WORK TASK
Please retype all the data below exactly, line for line.

INFORMATION SUPPLIED
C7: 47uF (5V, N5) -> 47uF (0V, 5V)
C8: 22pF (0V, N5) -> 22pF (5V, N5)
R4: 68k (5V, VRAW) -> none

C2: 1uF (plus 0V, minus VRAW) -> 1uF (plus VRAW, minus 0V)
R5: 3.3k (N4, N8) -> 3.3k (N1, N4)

EXERCISE SOLUTION
C7: 47uF (5V, N5) -> 47uF (0V, 5V)
C8: 22pF (0V, N5) -> 22pF (5V, N5)
R4: 68k (5V, VRAW) -> none

C2: 1uF (plus 0V, minus VRAW) -> 1uF (plus VRAW, minus 0V)
R5: 3.3k (N4, N8) -> 3.3k (N1, N4)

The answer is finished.